BEGIN PROVIDED ENTRIES
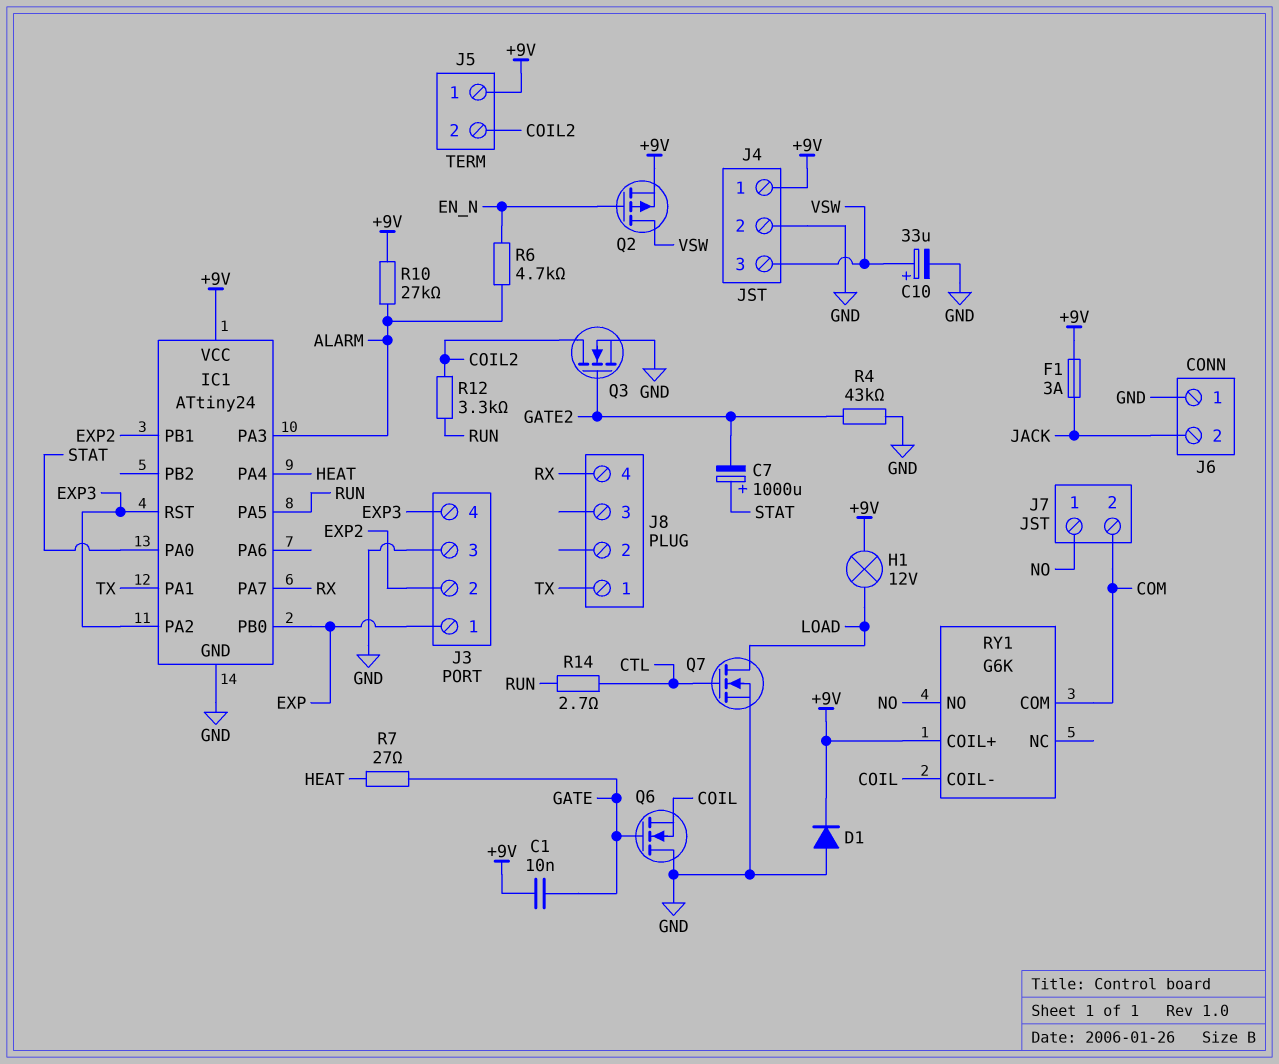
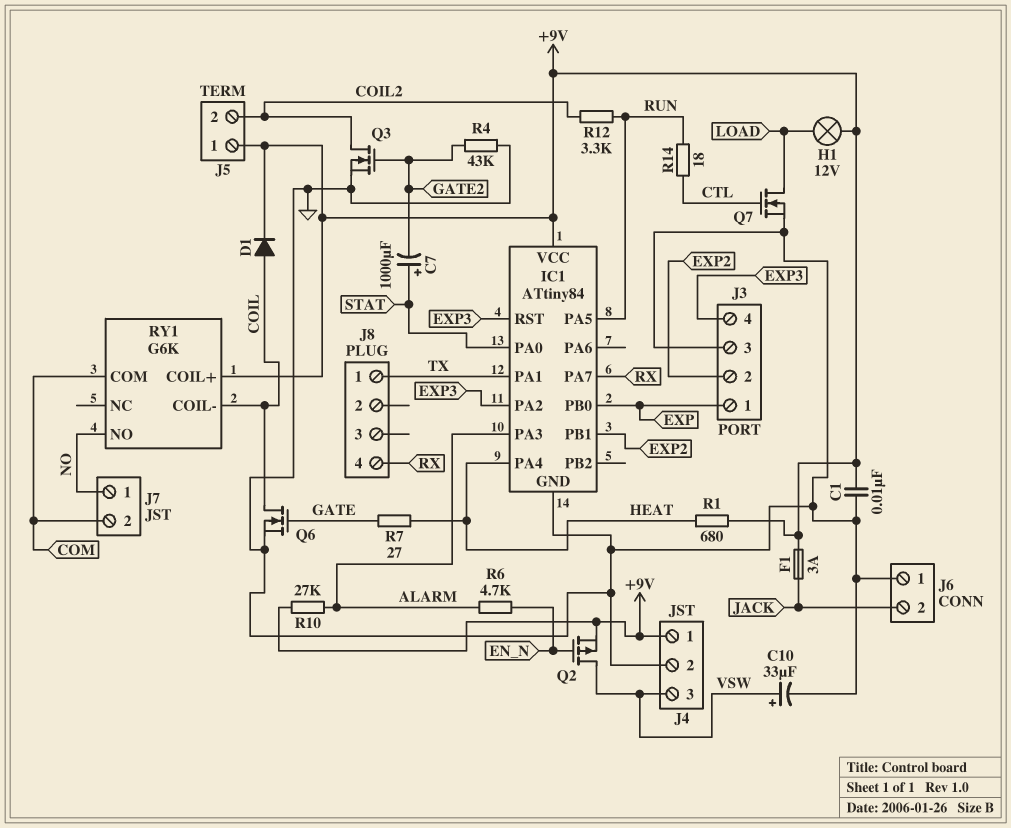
C1: 10nF (+9V, GATE) -> 10nF (+9V, GND)
D1: diode (A GND, K +9V) -> diode (A COIL, K +9V)
IC1: ATtiny24 -> ATtiny84
Q6: NMOS (G GATE, D GND, S COIL) -> NMOS (G GATE, D COIL, S GND)
R1: none -> 680 (+9V, HEAT)
R14: 2.7 (CTL, RUN) -> 18 (CTL, RUN)

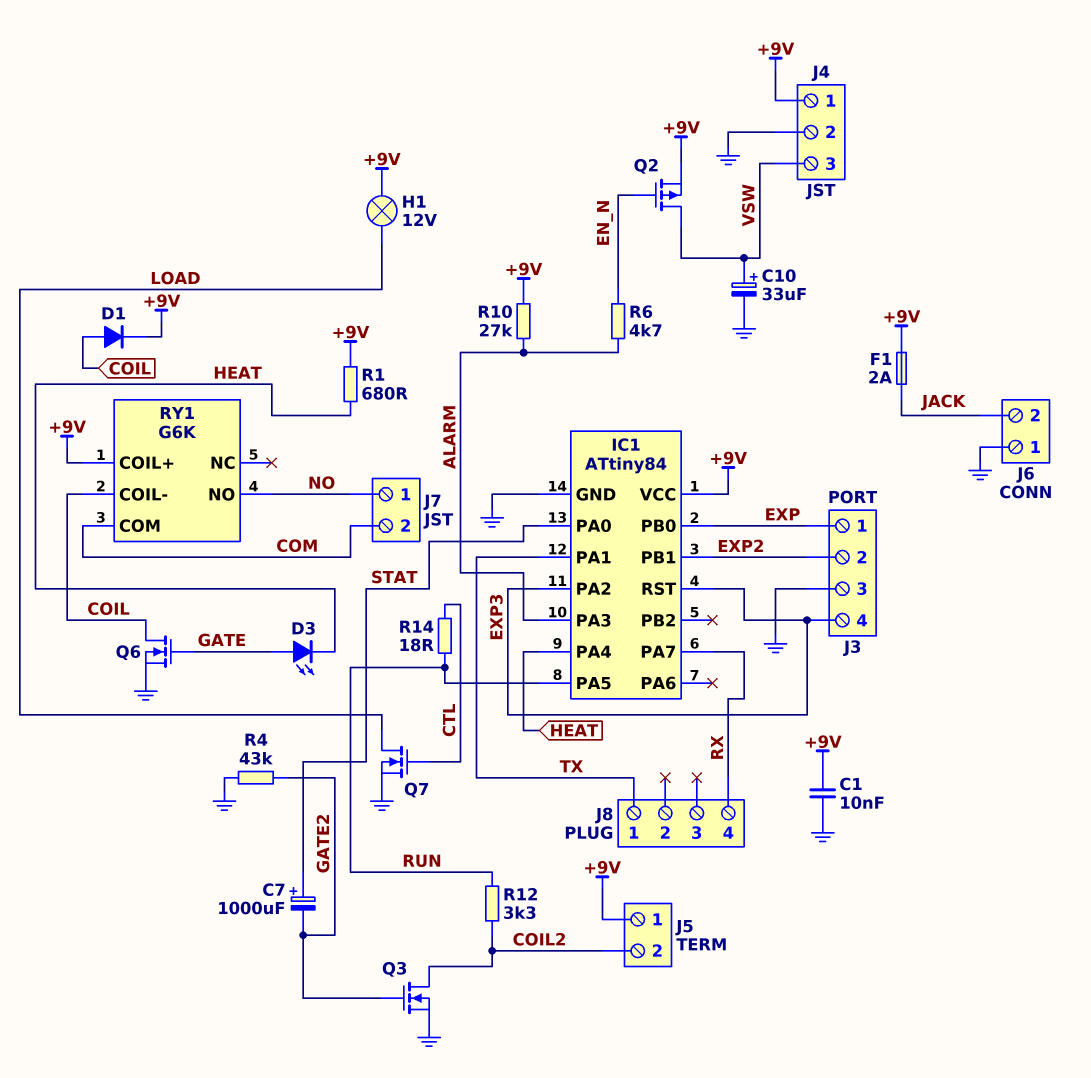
D3: none -> LED (A GATE, K HEAT)
F1: 3A (+9V, JACK) -> 2A (+9V, JACK)
R7: 27 (GATE, HEAT) -> none

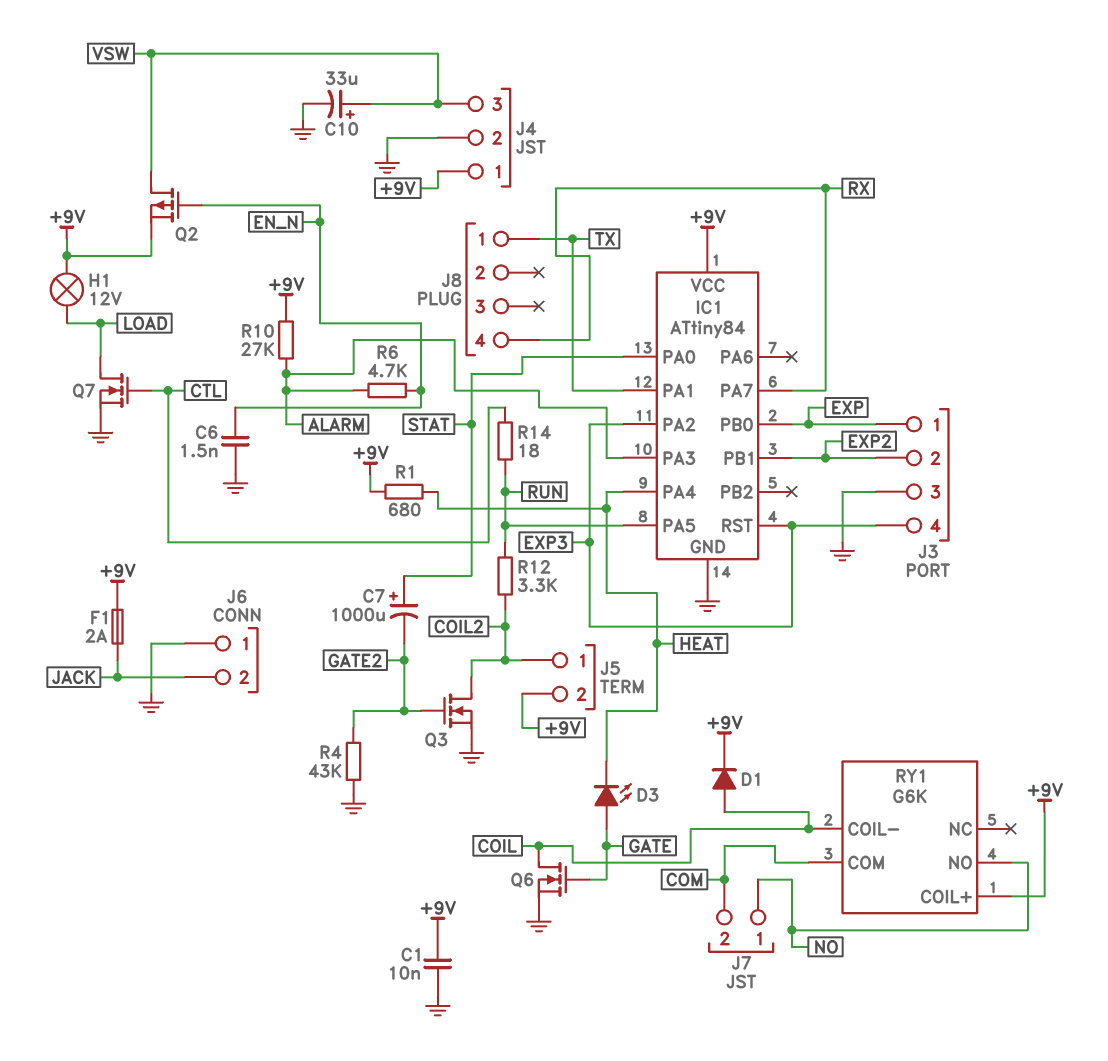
C6: none -> 1.5nF (EN_N, GND)
J5 pin 1: +9V -> COIL2
J5 pin 2: COIL2 -> +9V

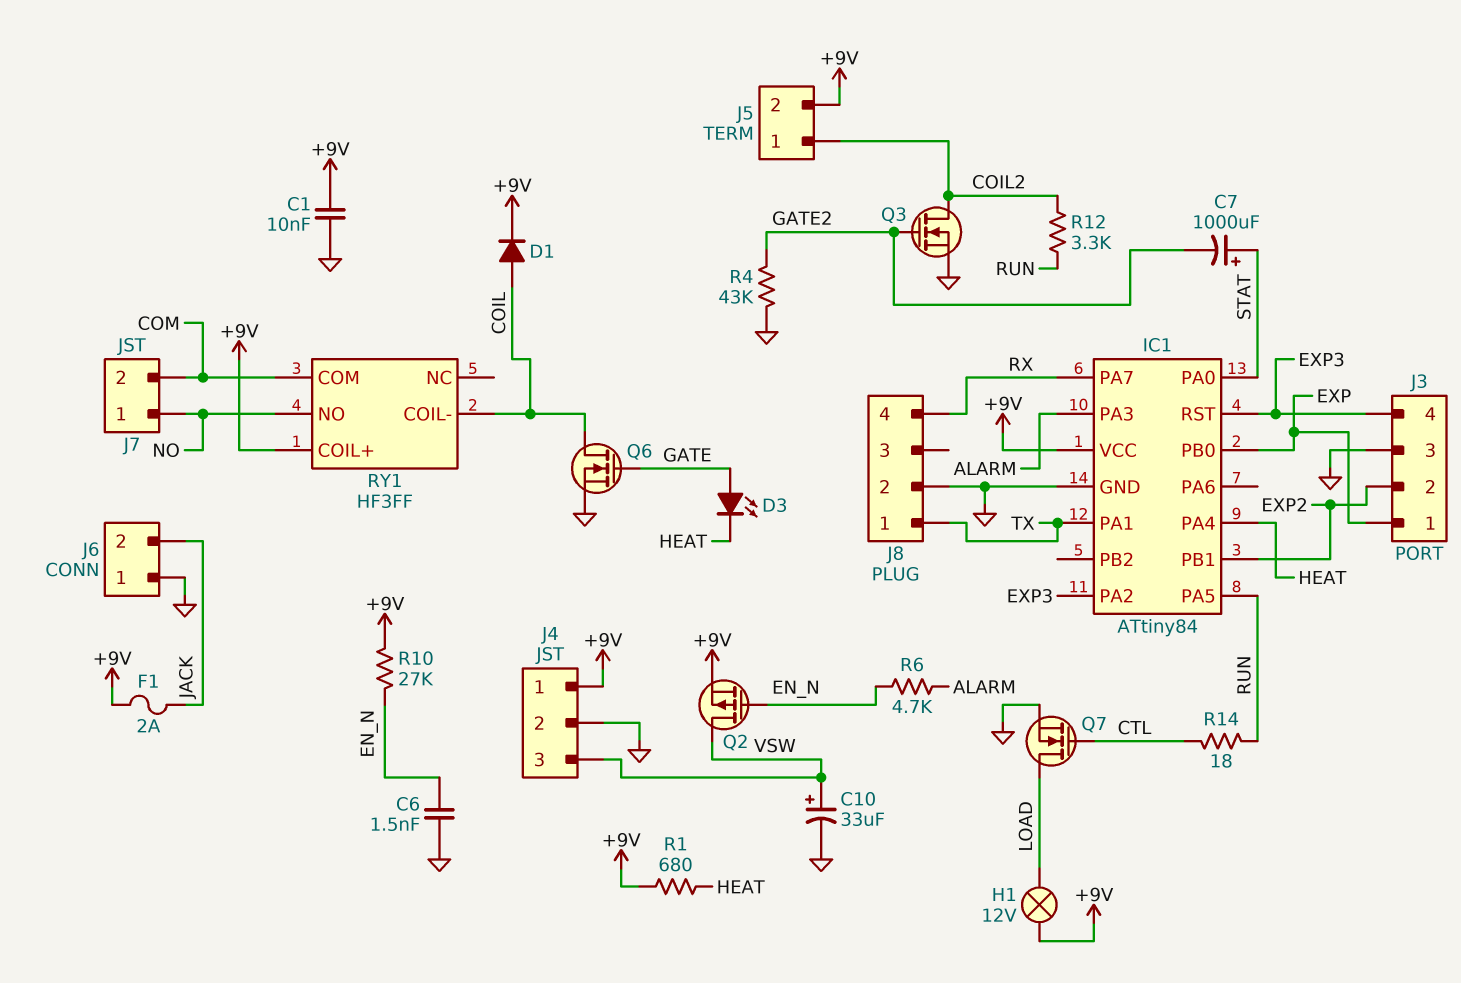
J8 pin 2: none -> GND
R10: 27k (+9V, ALARM) -> 27k (+9V, EN_N)
RY1: G6K -> HF3FF

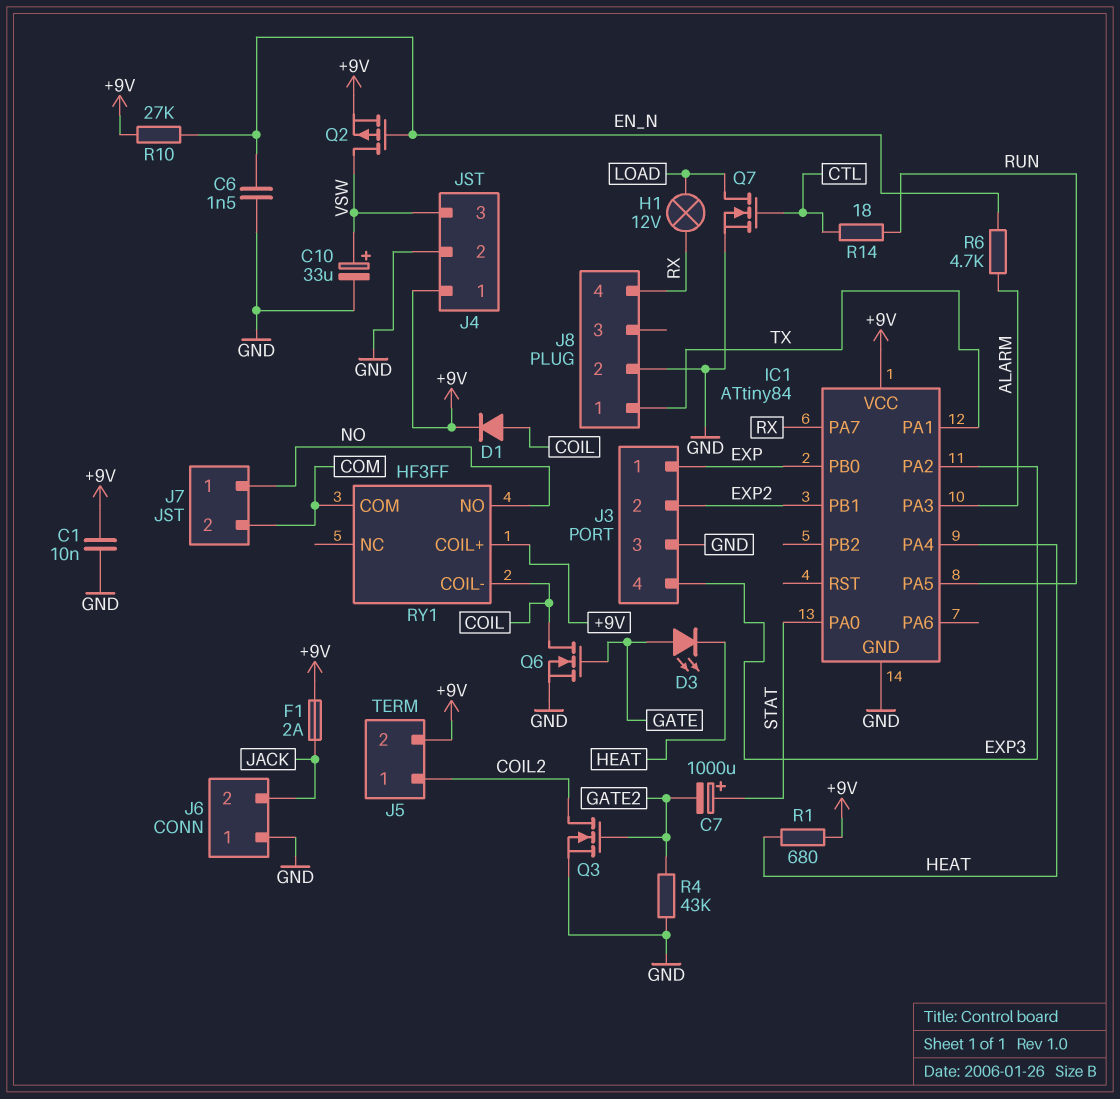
H1: lamp 12V (+9V, LOAD) -> lamp 12V (LOAD, RX)
IC1 pin RST: EXP3 -> none
R12: 3.3k (COIL2, RUN) -> none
END PROVIDED ENTRIES
# WORK TO BE COMPLETED:
Using the entries above, transcribe exactly from the line that has "R1: none -> 680 (+9V, HEAT)" through the line that has "J8 pin 2: none -> GND". Pictures are dropped.

# OUTPUT BELOW:
R1: none -> 680 (+9V, HEAT)
R14: 2.7 (CTL, RUN) -> 18 (CTL, RUN)

D3: none -> LED (A GATE, K HEAT)
F1: 3A (+9V, JACK) -> 2A (+9V, JACK)
R7: 27 (GATE, HEAT) -> none

C6: none -> 1.5nF (EN_N, GND)
J5 pin 1: +9V -> COIL2
J5 pin 2: COIL2 -> +9V

J8 pin 2: none -> GND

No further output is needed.